Work item —
Only the lines with the string "none" are needed; return each of them from the entries below.

Recorded data
==============================

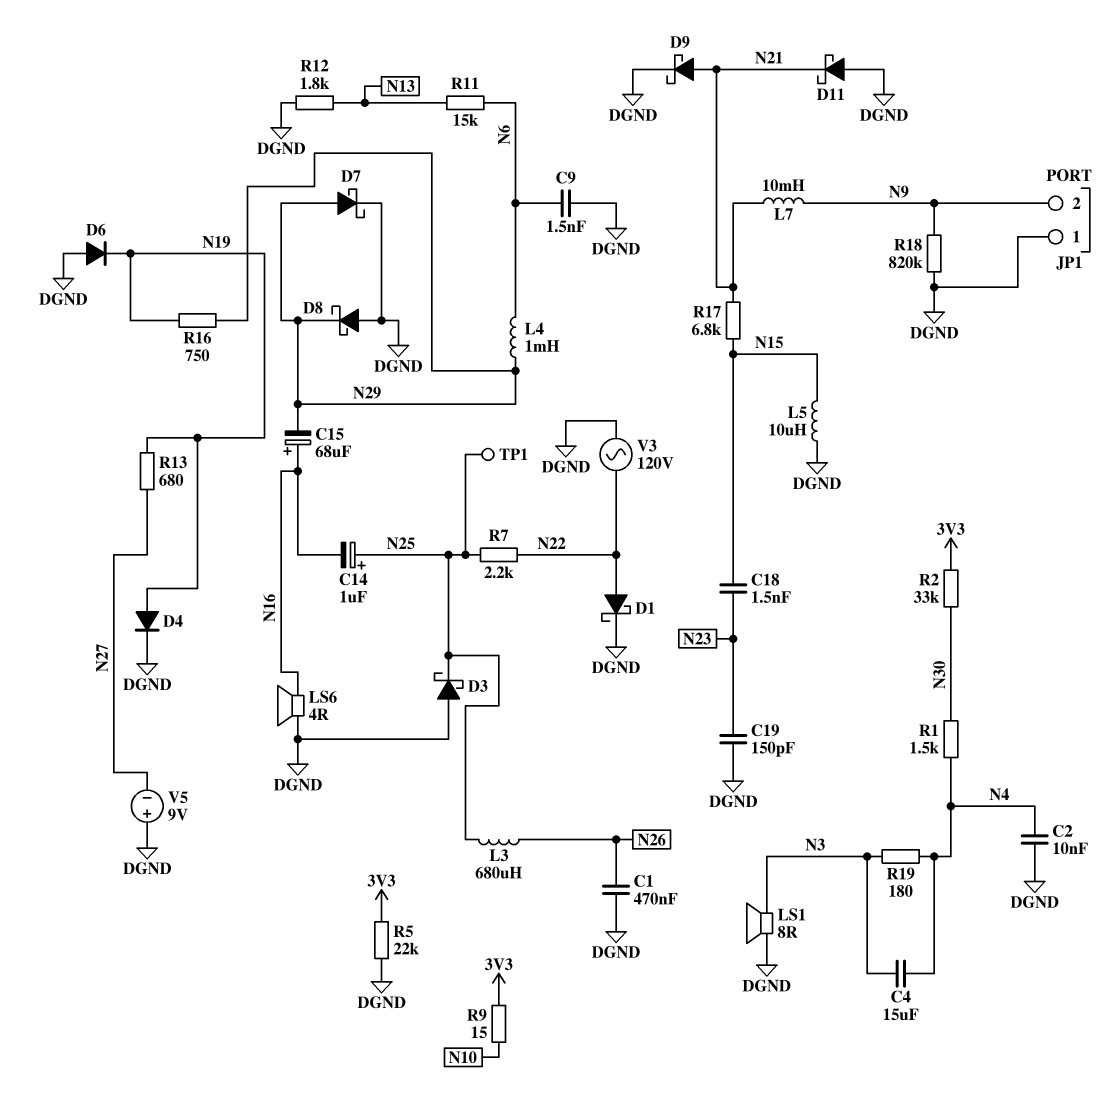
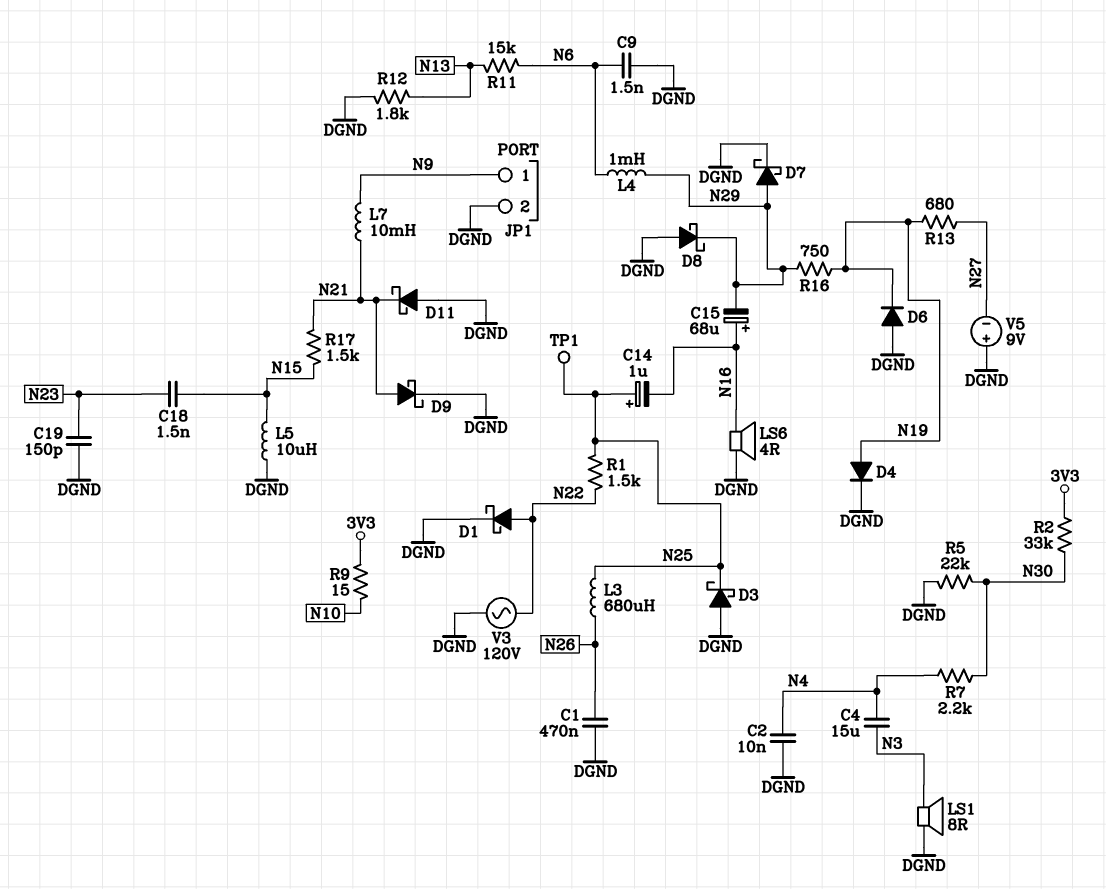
JP1 pin 1: DGND -> N9
JP1 pin 2: N9 -> DGND
R1: 1.5k (N4, N30) -> 1.5k (N22, N25)
R5: 22k (3V3, DGND) -> 22k (DGND, N30)
R7: 2.2k (N22, N25) -> 2.2k (N4, N30)
R17: 6.8k (N15, N21) -> 1.5k (N15, N21)
R18: 820k (DGND, N9) -> none
R19: 180 (N3, N4) -> none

==============================

Response to the task —
R18: 820k (DGND, N9) -> none
R19: 180 (N3, N4) -> none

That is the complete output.